THE DATA —
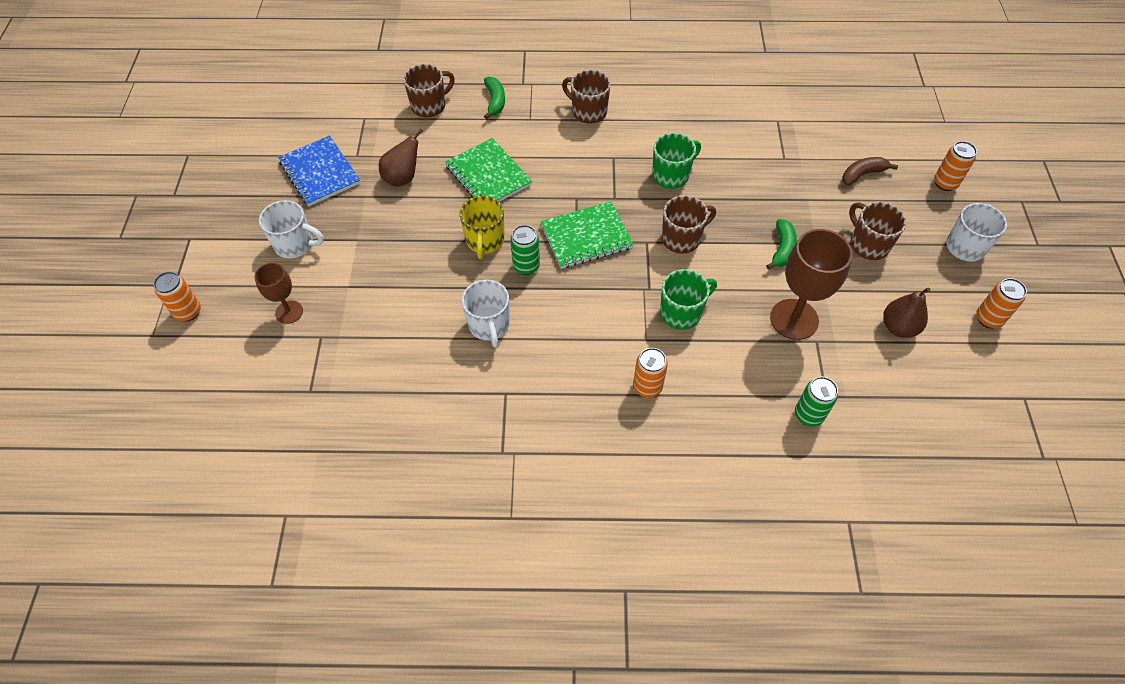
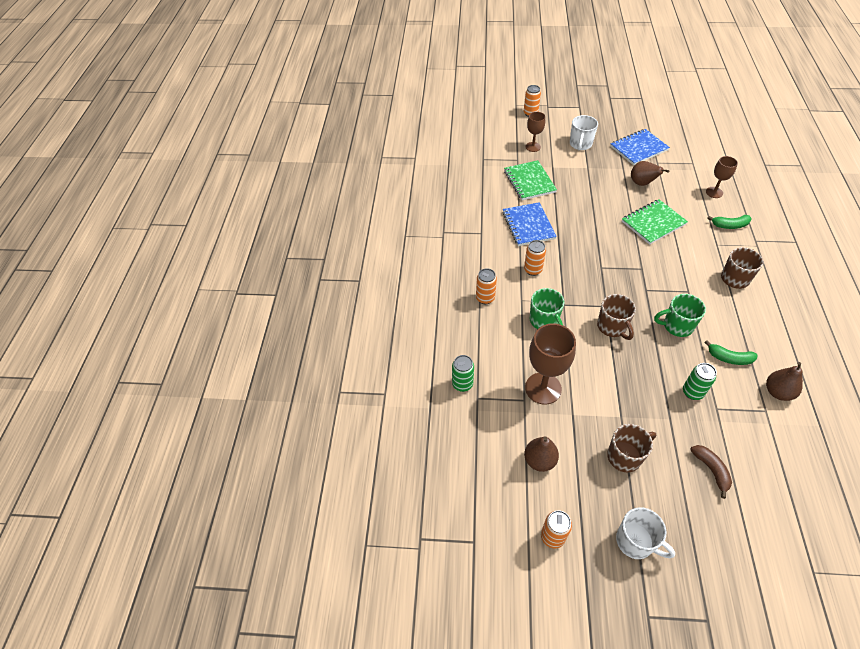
camera: 95 degrees right, 5 degrees down
brown mug [403,64,455,118] -> brown goblet [706,156,738,198]
yellow mug [460,196,504,259] -> none
white mug [462,280,510,348] -> blue notebook [503,202,557,246]
green can [510,225,540,275] -> green can moved to [683,363,717,400]
green notebook [540,201,634,269] -> green notebook moved to [504,160,557,200]
green mug [652,133,701,189] -> green mug turned 120 degrees clockwise [654,294,706,337]
green banana [766,219,797,269] -> green banana moved to [704,340,757,365]
orange can [934,141,977,191] -> orange can moved to [524,240,546,276]
none -> brown pear [766,362,803,401]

WHAT YOU SHOULD DO — The material above must be set down word for word, with no picture carried over.

COMPLETED EXERCISE —
camera: 95 degrees right, 5 degrees down
brown mug [403,64,455,118] -> brown goblet [706,156,738,198]
yellow mug [460,196,504,259] -> none
white mug [462,280,510,348] -> blue notebook [503,202,557,246]
green can [510,225,540,275] -> green can moved to [683,363,717,400]
green notebook [540,201,634,269] -> green notebook moved to [504,160,557,200]
green mug [652,133,701,189] -> green mug turned 120 degrees clockwise [654,294,706,337]
green banana [766,219,797,269] -> green banana moved to [704,340,757,365]
orange can [934,141,977,191] -> orange can moved to [524,240,546,276]
none -> brown pear [766,362,803,401]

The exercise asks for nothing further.